## PROMPT:
Reproduce the complete set of records exactly. No picture is to appear in the copy.

Spatial object tracking data:
------------------------------------------------

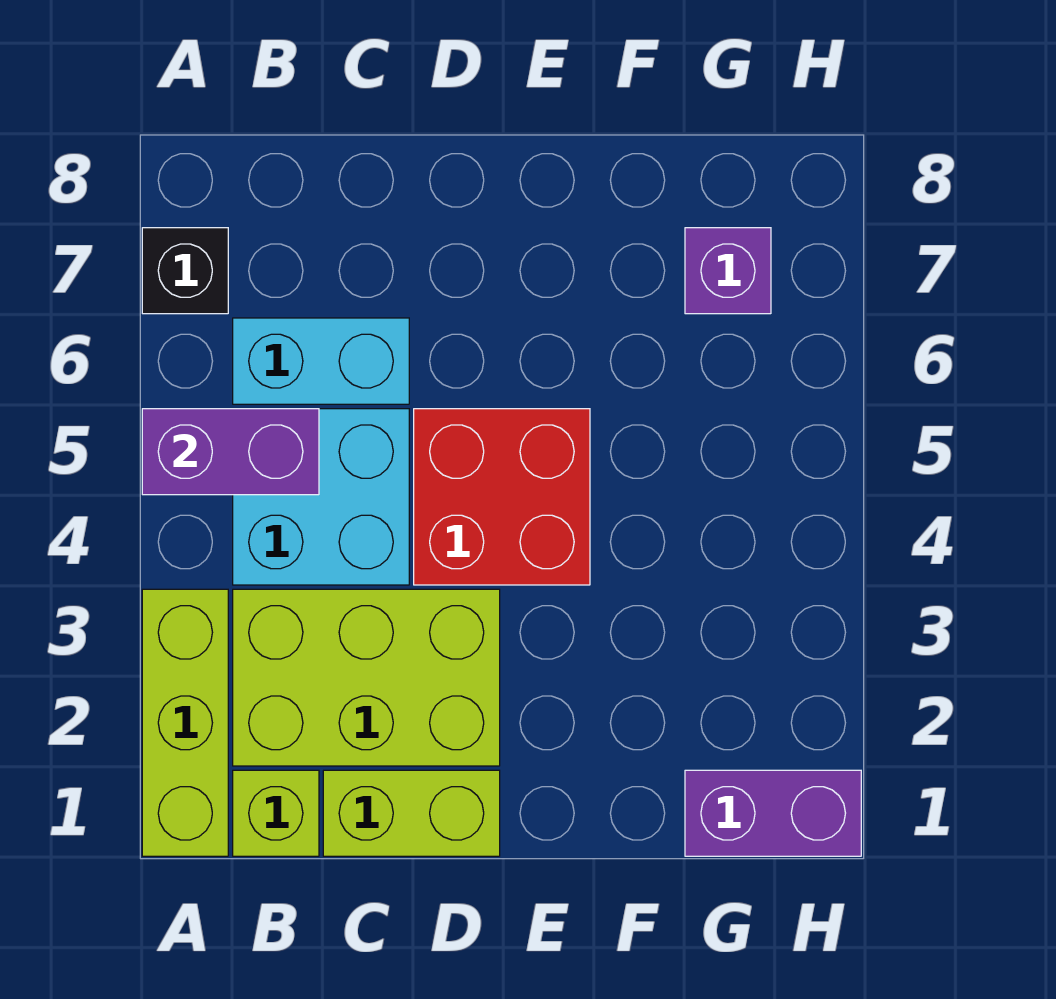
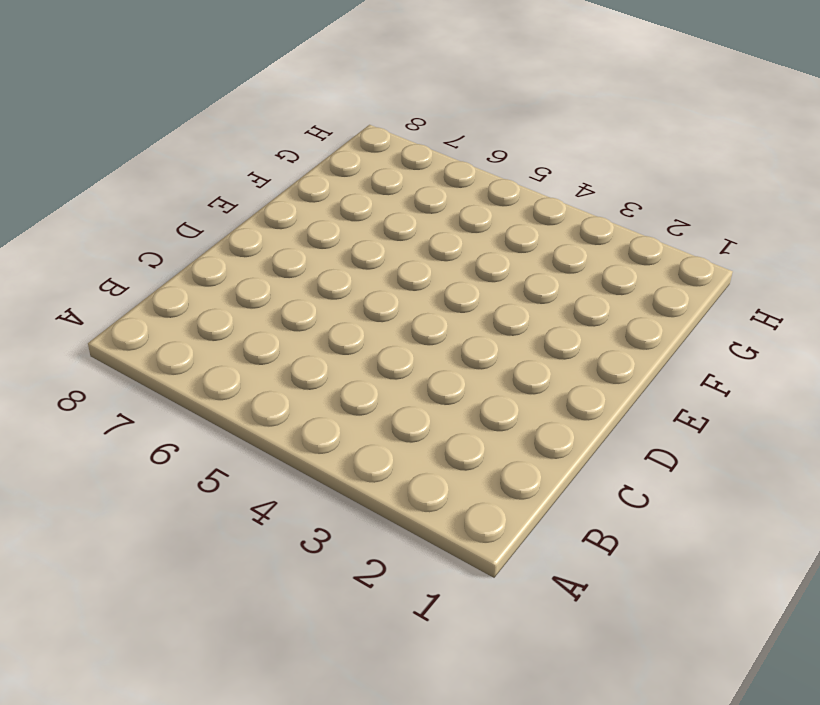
none -> lime brick A1:A3 level 1
none -> black brick A7 level 1

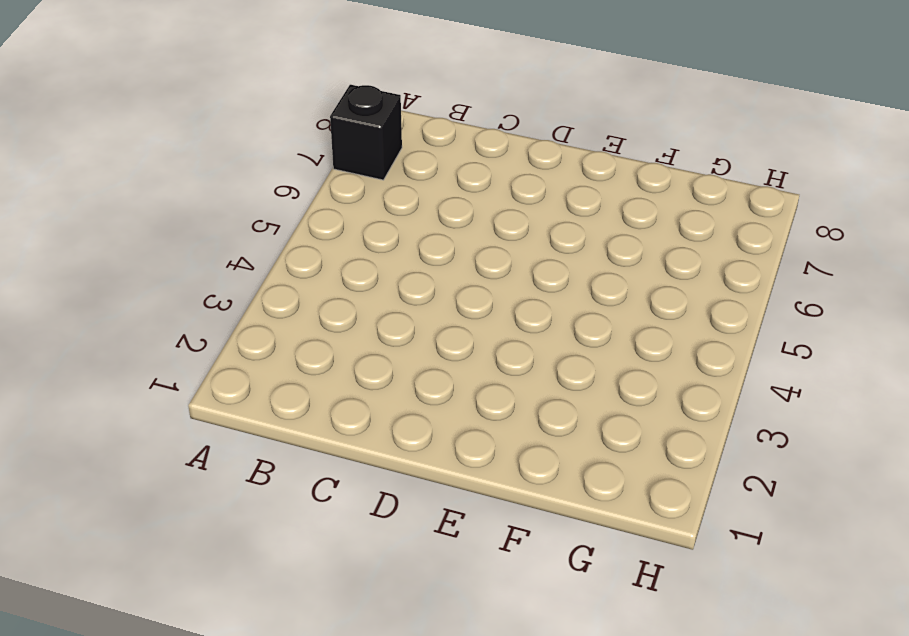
none -> lime brick A1:A3 level 1
none -> lime brick B1 level 1

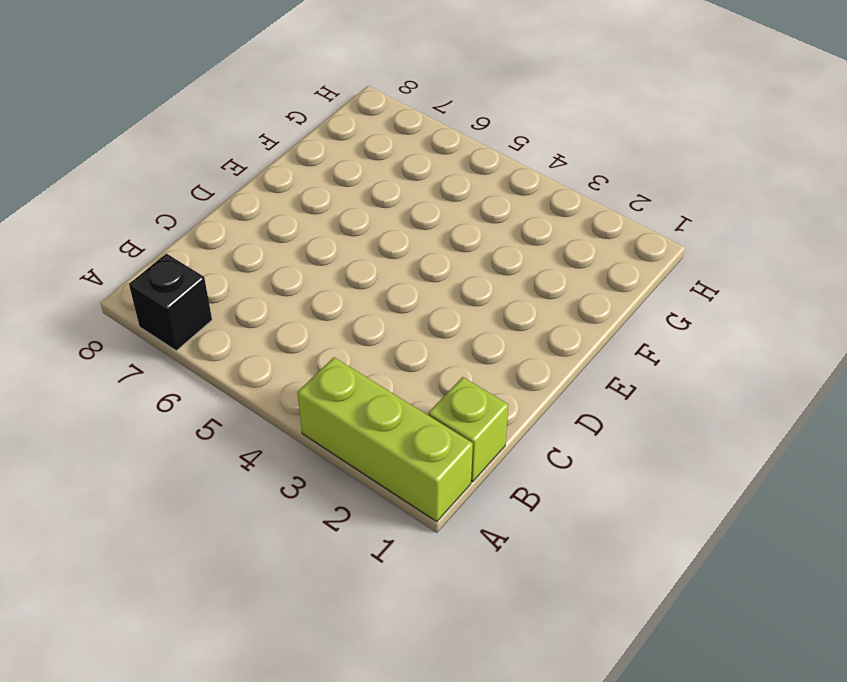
none -> lime brick B2:D3 level 1
none -> cyan brick B4:C5 level 1

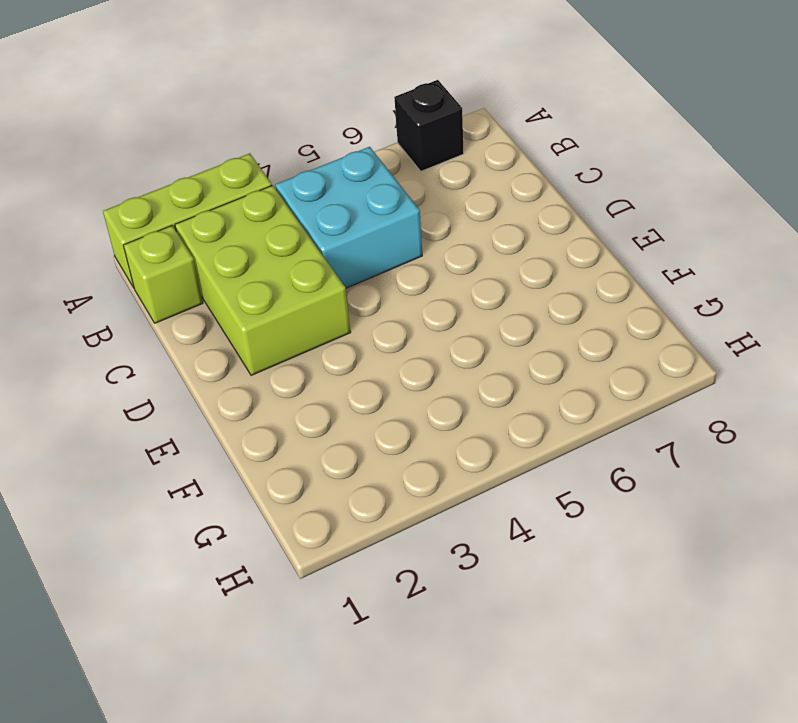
none -> cyan brick B6:C6 level 1
none -> lime brick C1:D1 level 1

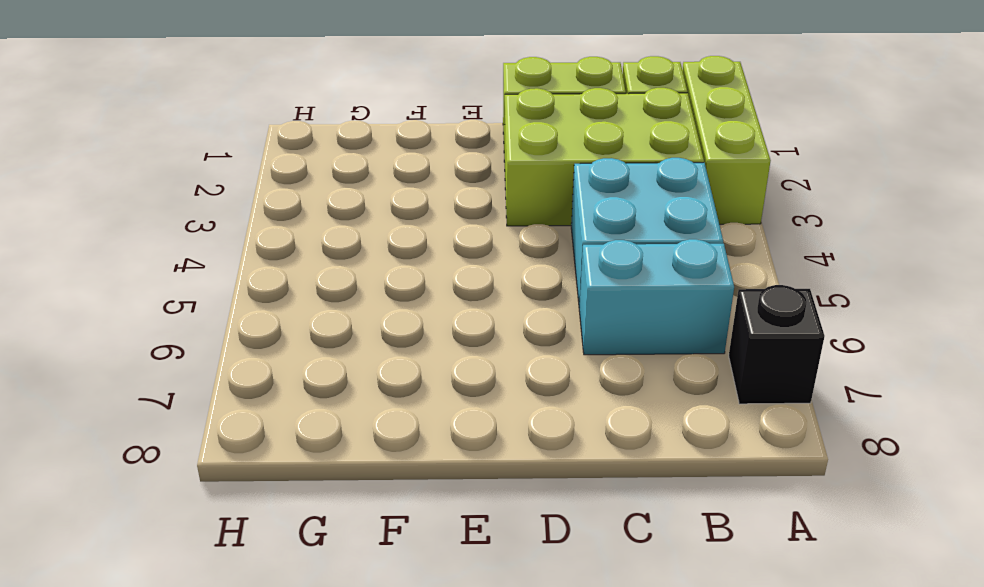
none -> red brick D4:E5 level 1
none -> purple brick G1:H1 level 1

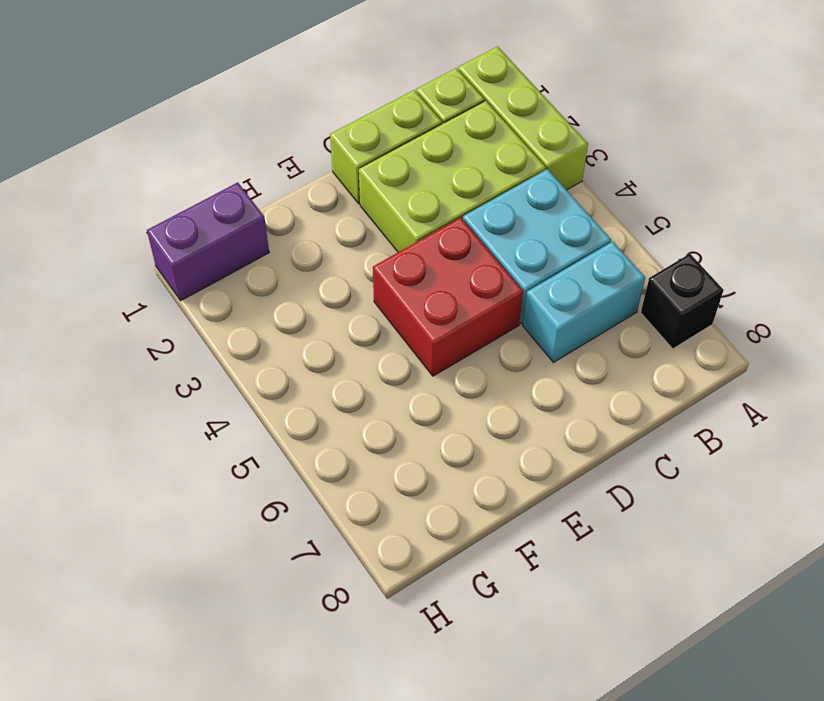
none -> purple brick G7 level 1
none -> purple brick A5:B5 level 2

------------------------------------------------

## EXPECTED ANSWER:
none -> lime brick A1:A3 level 1
none -> black brick A7 level 1

none -> lime brick A1:A3 level 1
none -> lime brick B1 level 1

none -> lime brick B2:D3 level 1
none -> cyan brick B4:C5 level 1

none -> cyan brick B6:C6 level 1
none -> lime brick C1:D1 level 1

none -> red brick D4:E5 level 1
none -> purple brick G1:H1 level 1

none -> purple brick G7 level 1
none -> purple brick A5:B5 level 2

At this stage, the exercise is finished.